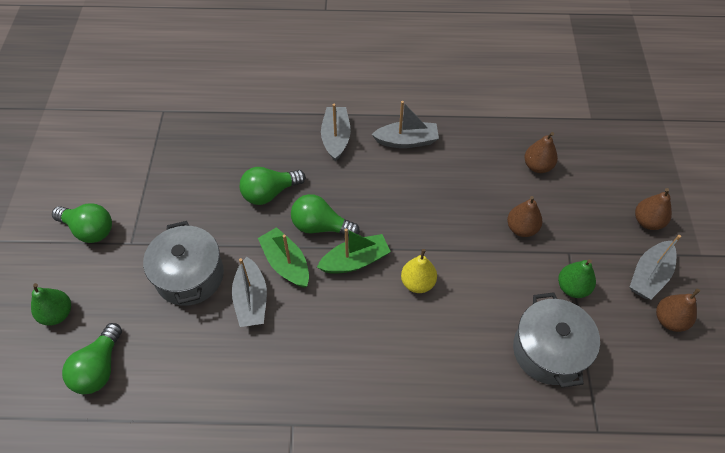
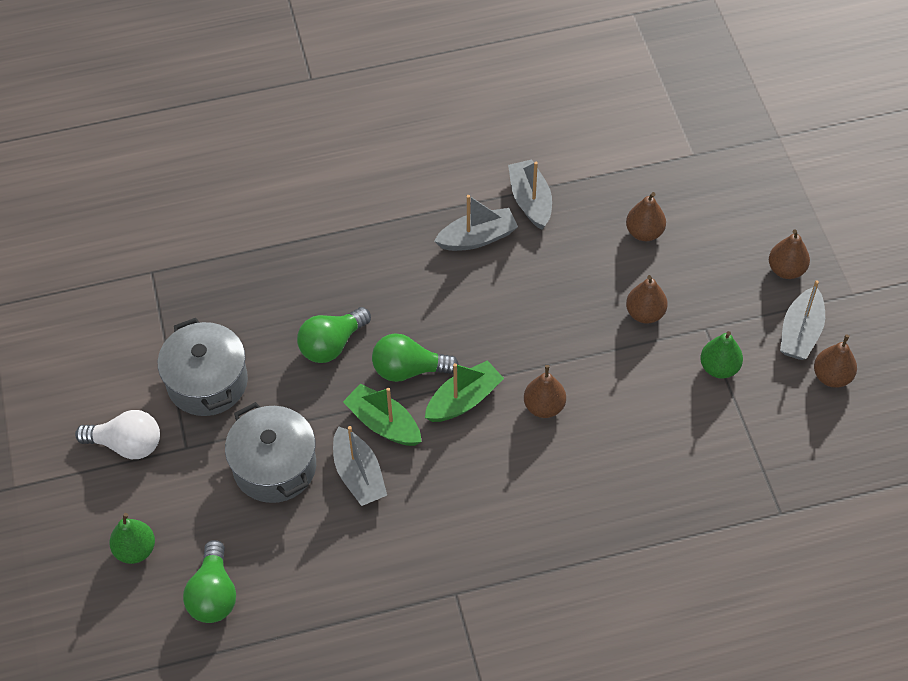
camera: 15 degrees left, 0 degrees up
green light bulb [52,203,112,243] -> white light bulb [75,410,160,459]
grey boat [321,104,351,161] -> grey boat moved to [508,159,552,230]
yellow pear [401,249,437,293] -> brown pear [524,365,566,418]
grey pot [513,292,600,388] -> grey pot moved to [158,318,248,416]

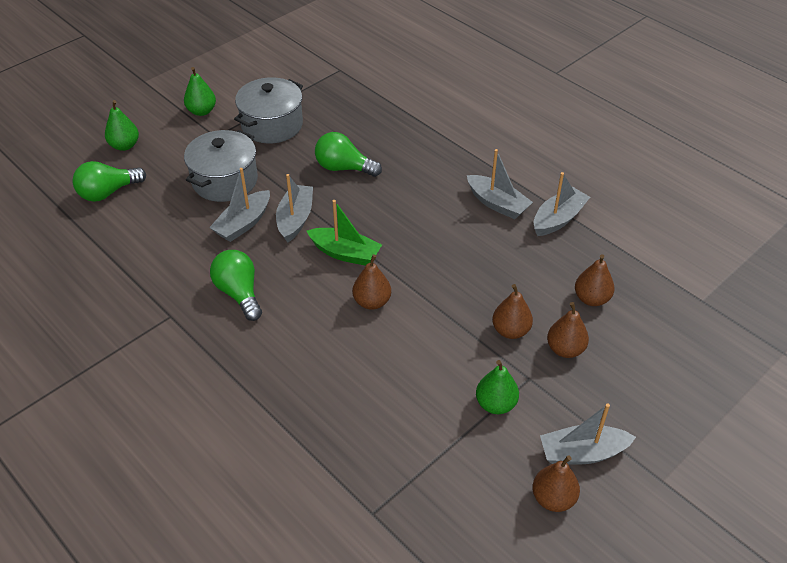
camera: 60 degrees right, 10 degrees down
white light bulb [75,410,160,459] -> green pear [184,67,216,116]
green boat [343,384,422,446] -> grey boat [276,174,313,243]
green light bulb [372,333,459,382] -> green light bulb moved to [210,250,262,321]
brown pear [769,230,810,279] -> brown pear moved to [547,302,589,358]

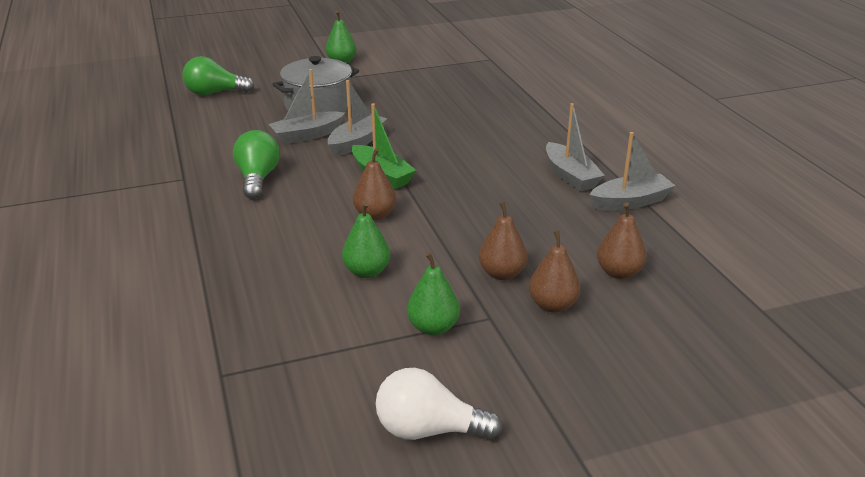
camera: 25 degrees right, 15 degrees down
green pear [105,100,139,151] -> green pear moved to [342,202,390,278]
grey pot [234,77,303,144] -> none
green light bulb [315,132,382,177] -> none
brown pear [532,455,580,512] -> white light bulb [376,368,502,440]
grey boat [540,403,636,465] -> none

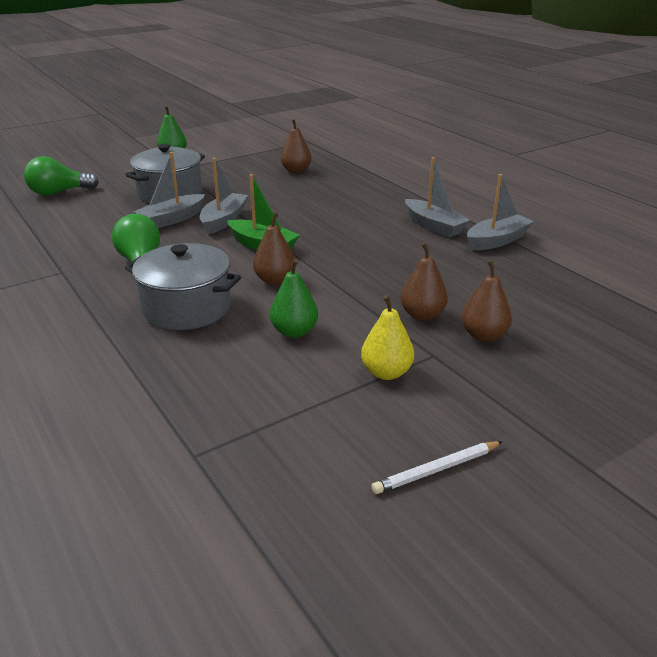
camera: 15 degrees left, 0 degrees up
white light bulb [376,368,502,440] -> white pencil [371,441,503,494]
green pear [407,252,460,335] -> yellow pear [361,295,414,380]
brown pear [597,202,646,279] -> brown pear moved to [281,118,311,173]
none -> grey pot [125,243,241,330]

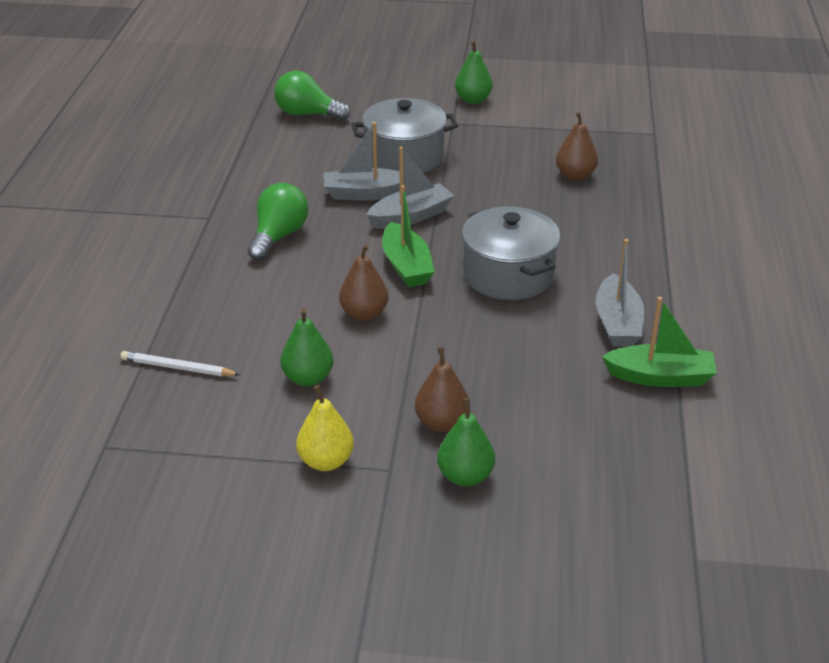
camera: 40 degrees right, 5 degrees up
grey pot [125,243,241,330] -> grey pot moved to [462,206,560,300]
white pencil [371,441,503,494] -> white pencil moved to [120,351,241,376]
brown pear [462,260,512,342] -> green pear [437,398,495,486]
grey boat [467,174,534,250] -> green boat [602,297,717,387]

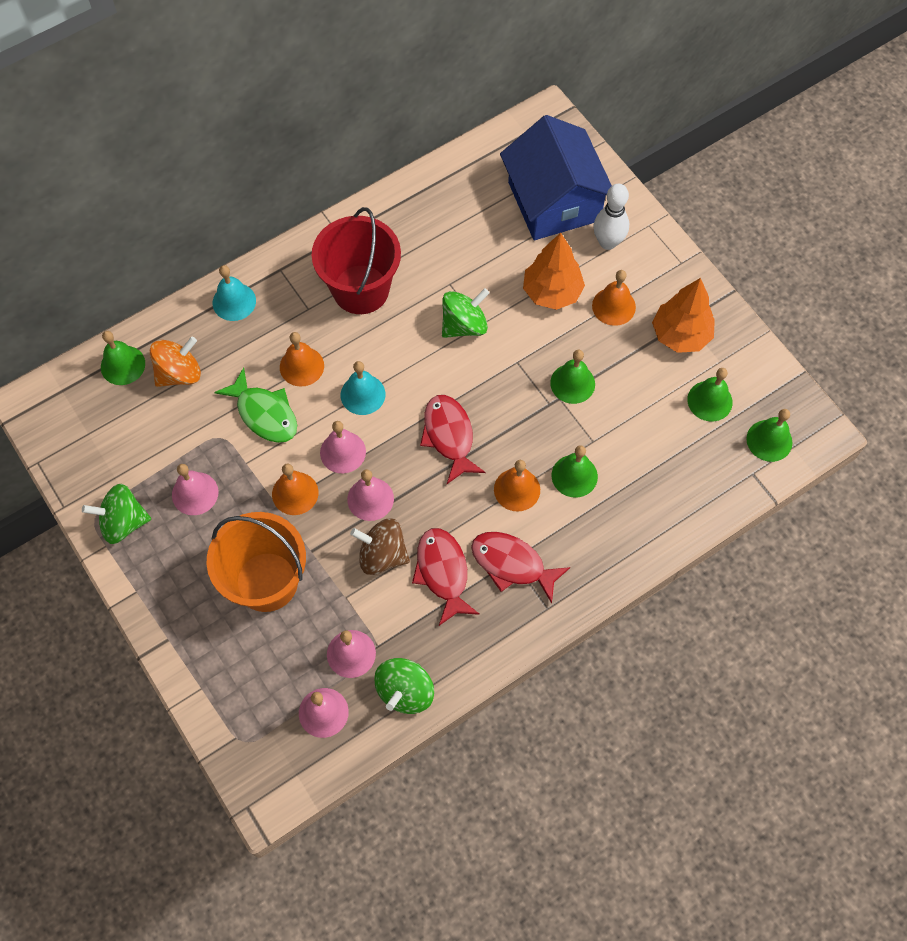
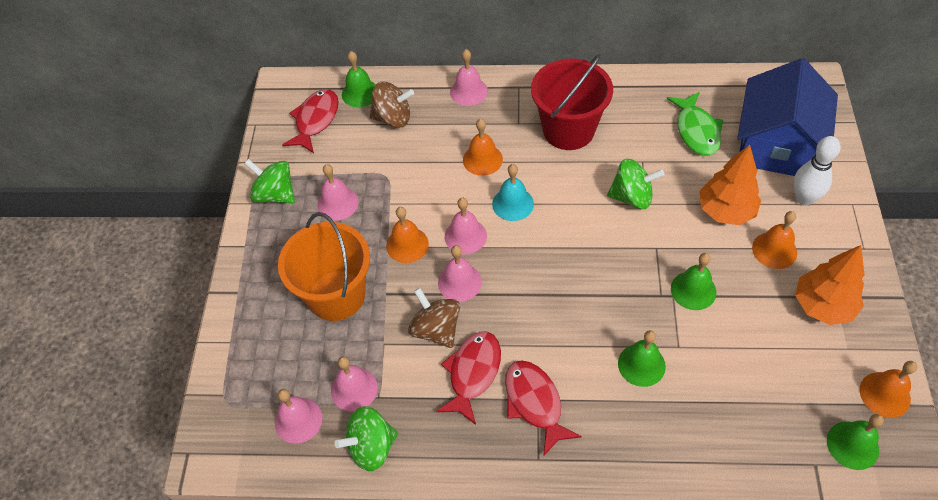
camera: 40 degrees right, 10 degrees down
orange spinning top [150,337,201,387] -> brown spinning top [370,82,414,128]
turquoise bell [213,265,256,321] -> pink bell [450,49,488,106]
green fish [214,367,297,443] -> green fish moved to [667,92,723,156]
red fish [420,395,485,484] -> red fish moved to [282,89,339,153]
orange bell [494,460,540,512] -> orange bell moved to [860,361,917,418]
green bell [687,368,733,422] -> none

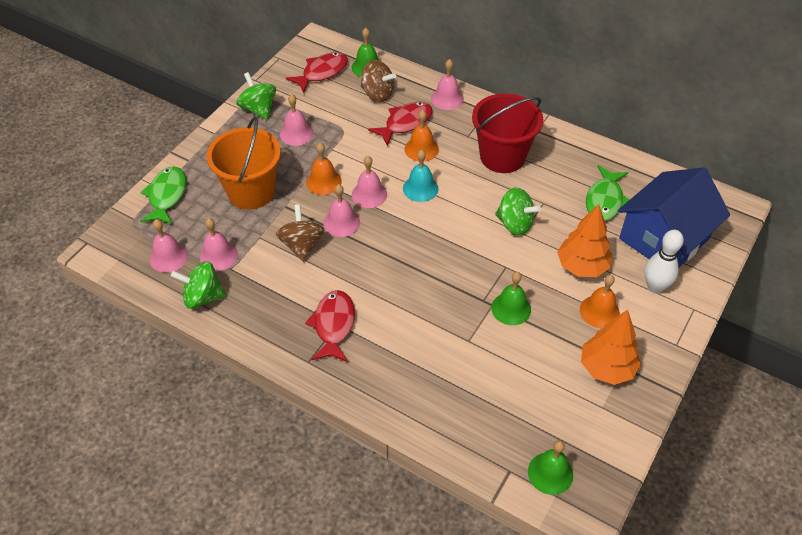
camera: 25 degrees right, 5 degrees down
red fish [436,331,501,425] -> red fish moved to [368,102,432,146]
green bell [618,330,666,387] -> none
orange bell [860,361,917,418] -> none
none -> green fish [140,166,186,224]

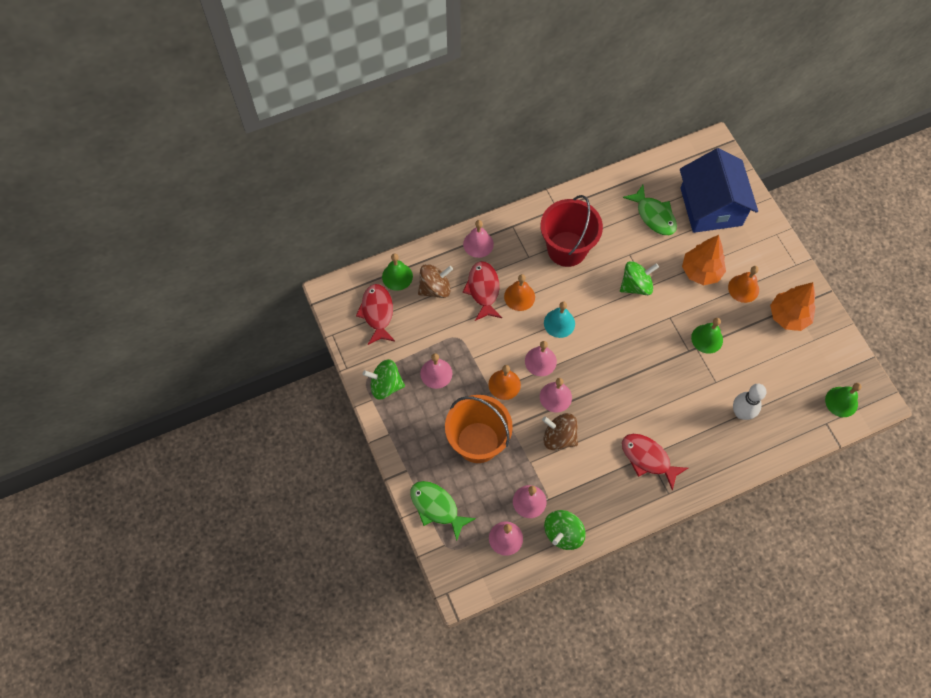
camera: 55 degrees left, 15 degrees up
white bowling pin [644,230,684,293] -> white bowling pin moved to [733,384,767,420]

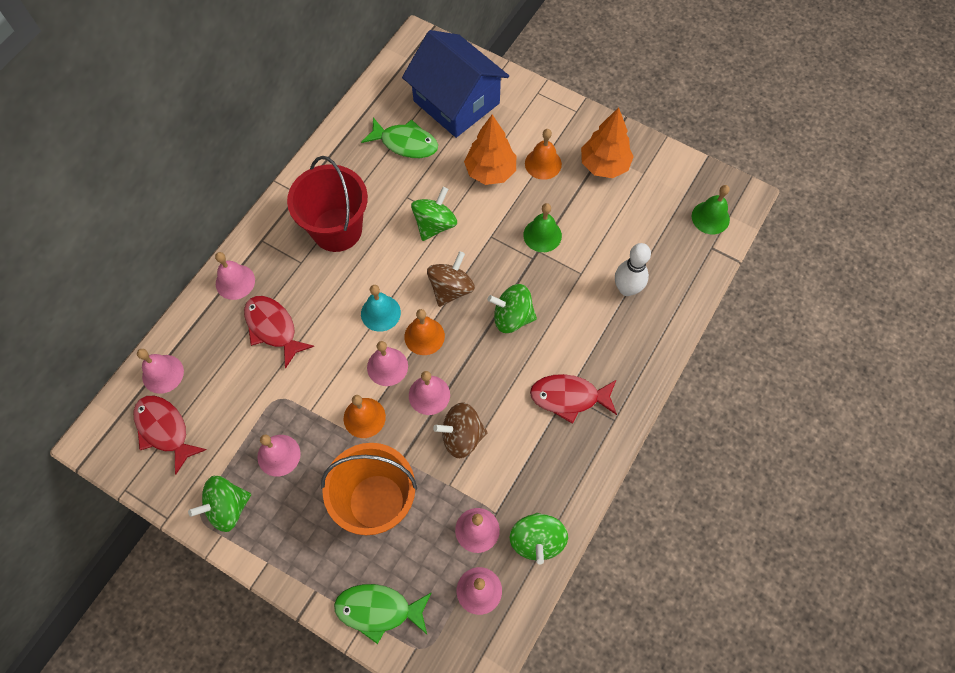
camera: 35 degrees left, 0 degrees up
green bell [382,253,413,291] -> pink bell [137,349,184,394]
brown spinning top [418,264,453,298] -> brown spinning top moved to [427,251,475,307]
orange bell [504,274,535,311] -> orange bell moved to [404,309,445,355]
none -> green spinning top [487,284,537,333]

WHAT YOU ARE ASKED TO DO |
Once the pictures are dropped, set down everything else in the records exactly.

WRITTEN SOLUTION |
camera: 15 degrees left, 0 degrees up
green light bulb [52,203,112,243] -> white light bulb [75,410,160,459]
grey boat [321,104,351,161] -> grey boat moved to [508,159,552,230]
yellow pear [401,249,437,293] -> brown pear [524,365,566,418]
grey pot [513,292,600,388] -> grey pot moved to [158,318,248,416]

camera: 60 degrees right, 10 degrees down
white light bulb [75,410,160,459] -> green pear [184,67,216,116]
green boat [343,384,422,446] -> grey boat [276,174,313,243]
green light bulb [372,333,459,382] -> green light bulb moved to [210,250,262,321]
brown pear [769,230,810,279] -> brown pear moved to [547,302,589,358]

camera: 25 degrees right, 15 degrees down
green pear [105,100,139,151] -> green pear moved to [342,202,390,278]
grey pot [234,77,303,144] -> none
green light bulb [315,132,382,177] -> none
brown pear [532,455,580,512] -> white light bulb [376,368,502,440]
grey boat [540,403,636,465] -> none

camera: 15 degrees left, 0 degrees up
white light bulb [376,368,502,440] -> white pencil [371,441,503,494]
green pear [407,252,460,335] -> yellow pear [361,295,414,380]
brown pear [597,202,646,279] -> brown pear moved to [281,118,311,173]
none -> grey pot [125,243,241,330]

camera: 40 degrees right, 5 degrees up
grey pot [125,243,241,330] -> grey pot moved to [462,206,560,300]
white pencil [371,441,503,494] -> white pencil moved to [120,351,241,376]
brown pear [462,260,512,342] -> green pear [437,398,495,486]
grey boat [467,174,534,250] -> green boat [602,297,717,387]

camera: 40 degrees right, 10 degrees down
orange spinning top [150,337,201,387] -> brown spinning top [370,82,414,128]
turquoise bell [213,265,256,321] -> pink bell [450,49,488,106]
green fish [214,367,297,443] -> green fish moved to [667,92,723,156]
red fish [420,395,485,484] -> red fish moved to [282,89,339,153]
orange bell [494,460,540,512] -> orange bell moved to [860,361,917,418]
green bell [687,368,733,422] -> none

camera: 25 degrees right, 5 degrees down
red fish [436,331,501,425] -> red fish moved to [368,102,432,146]
green bell [618,330,666,387] -> none
orange bell [860,361,917,418] -> none
none -> green fish [140,166,186,224]

camera: 55 degrees left, 15 degrees up
white bowling pin [644,230,684,293] -> white bowling pin moved to [733,384,767,420]

camera: 35 degrees left, 0 degrees up
green bell [382,253,413,291] -> pink bell [137,349,184,394]
brown spinning top [418,264,453,298] -> brown spinning top moved to [427,251,475,307]
orange bell [504,274,535,311] -> orange bell moved to [404,309,445,355]
none -> green spinning top [487,284,537,333]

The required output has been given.